What you have to do> Once you reach the line containing "U2 pin RST: none -> RESET", return it and every line after it exactly, through the end of the records below, with no pictures.

Material for the task>
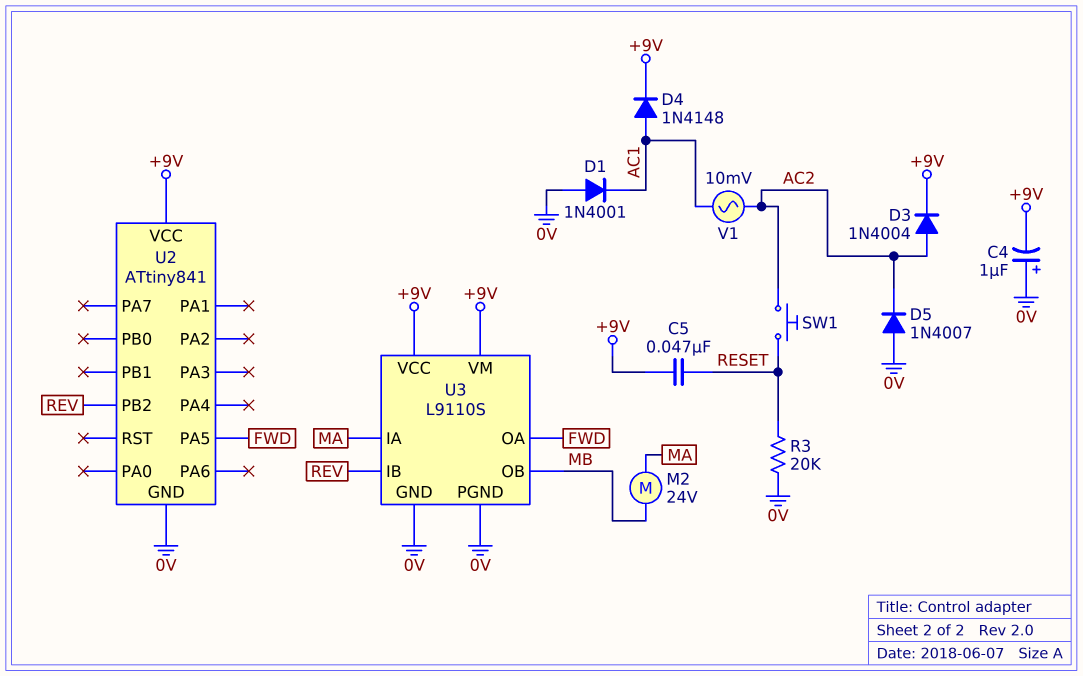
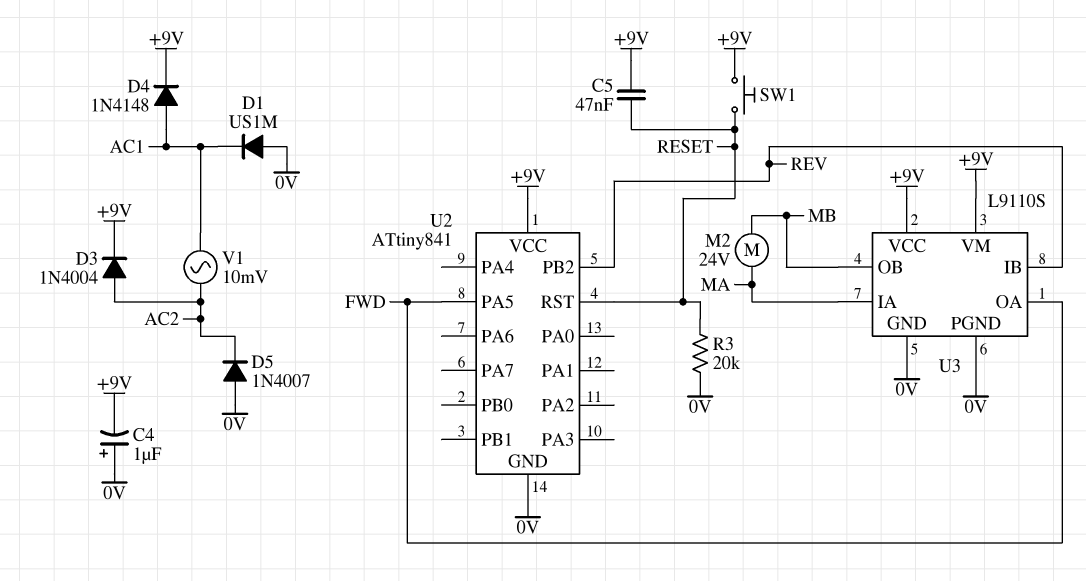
D1: diode 1N4001 (A 0V, K AC1) -> diode US1M (A 0V, K AC1)
SW1: button (AC2, RESET) -> button (+9V, RESET)
U2 pin RST: none -> RESET

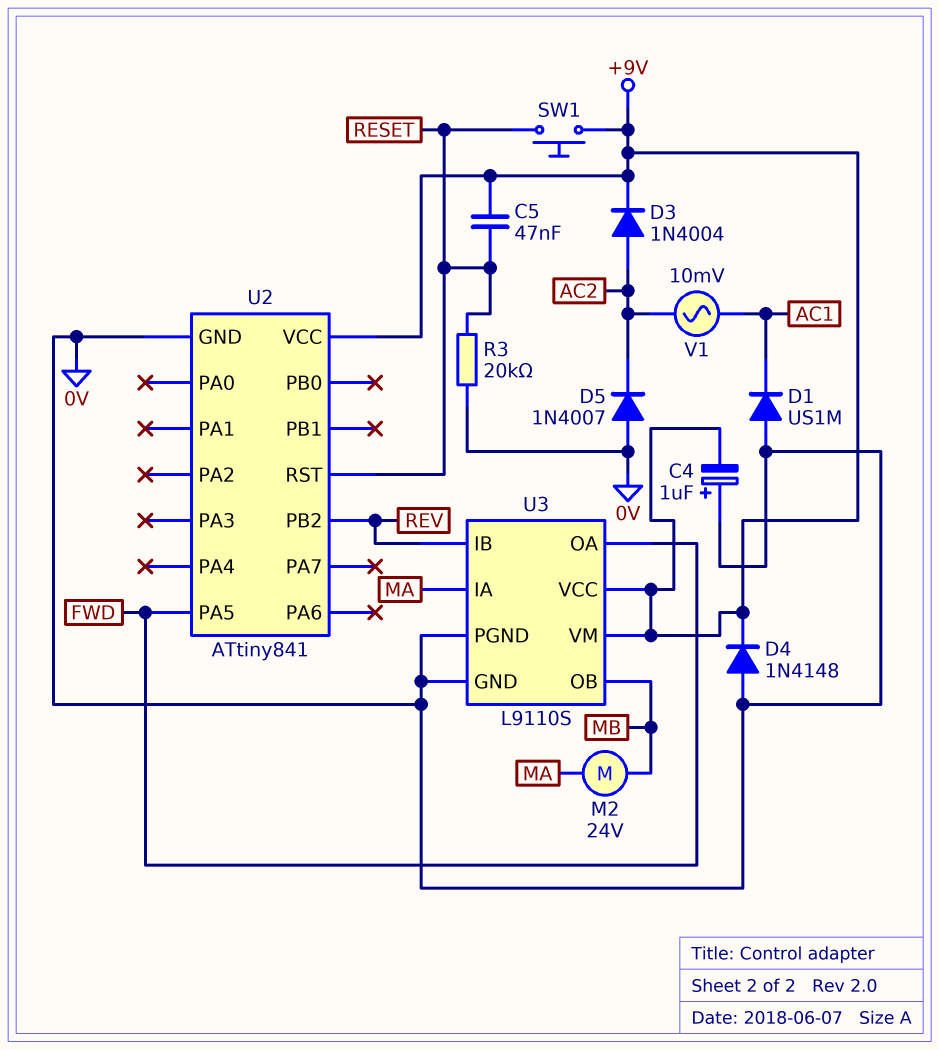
D4: diode 1N4148 (A AC1, K +9V) -> diode 1N4148 (A 0V, K +9V)

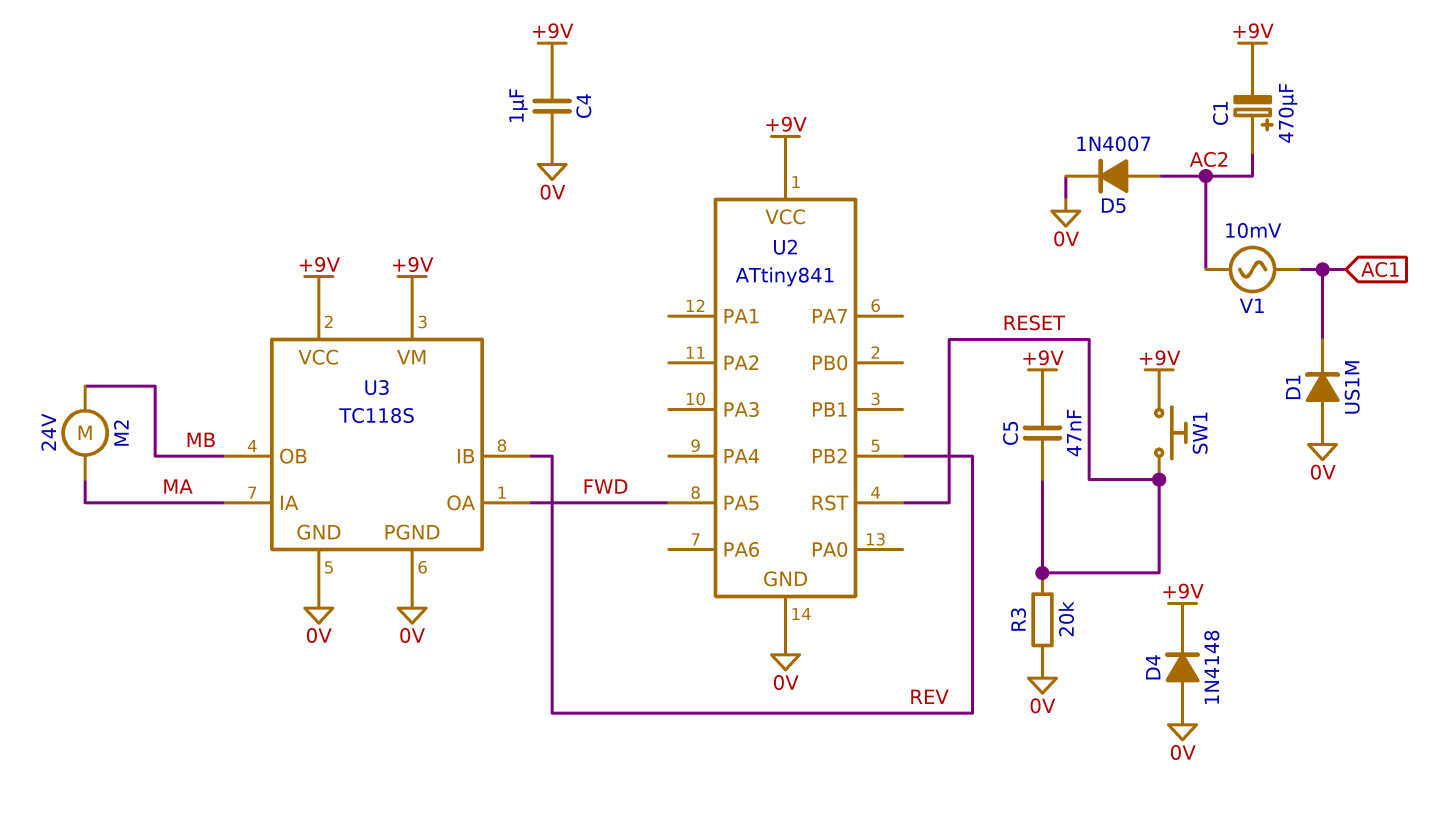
C1: none -> 470uF (plus AC2, minus +9V)
C4: 1uF (plus 0V, minus +9V) -> 1uF (+9V, 0V)
D3: diode 1N4004 (A AC2, K +9V) -> none
D5: diode 1N4007 (A 0V, K AC2) -> diode 1N4007 (A AC2, K 0V)
U3: L9110S -> TC118S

Response for this exercise>
U2 pin RST: none -> RESET

D4: diode 1N4148 (A AC1, K +9V) -> diode 1N4148 (A 0V, K +9V)

C1: none -> 470uF (plus AC2, minus +9V)
C4: 1uF (plus 0V, minus +9V) -> 1uF (+9V, 0V)
D3: diode 1N4004 (A AC2, K +9V) -> none
D5: diode 1N4007 (A 0V, K AC2) -> diode 1N4007 (A AC2, K 0V)
U3: L9110S -> TC118S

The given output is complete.